Objective: Return every line of the listing below without changing a character, but leave out the picture.

====== Given data ======

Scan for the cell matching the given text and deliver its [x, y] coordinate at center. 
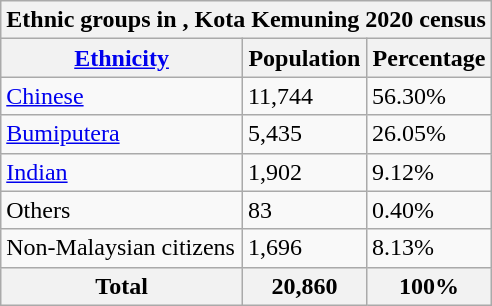
Total [122, 286]
Non-Malaysian citizens [122, 248]
Bumiputera [122, 134]
8.13% [430, 248]
100% [430, 286]
Ethnicity [122, 58]
9.12% [430, 172]
20,860 [304, 286]
56.30% [430, 96]
0.40% [430, 210]
Indian [122, 172]
1,902 [304, 172]
5,435 [304, 134]
83 [304, 210]
Ethnic groups in , Kota Kemuning 2020 census [246, 20]
Others [122, 210]
Chinese [122, 96]
1,696 [304, 248]
11,744 [304, 96]
Population [304, 58]
Percentage [430, 58]
26.05% [430, 134]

======

Response to this task:
Scan for the cell matching the given text and deliver its [x, y] coordinate at center. 
Total [122, 286]
Non-Malaysian citizens [122, 248]
Bumiputera [122, 134]
8.13% [430, 248]
100% [430, 286]
Ethnicity [122, 58]
9.12% [430, 172]
20,860 [304, 286]
56.30% [430, 96]
0.40% [430, 210]
Indian [122, 172]
1,902 [304, 172]
5,435 [304, 134]
83 [304, 210]
Ethnic groups in , Kota Kemuning 2020 census [246, 20]
Others [122, 210]
Chinese [122, 96]
1,696 [304, 248]
11,744 [304, 96]
Population [304, 58]
Percentage [430, 58]
26.05% [430, 134]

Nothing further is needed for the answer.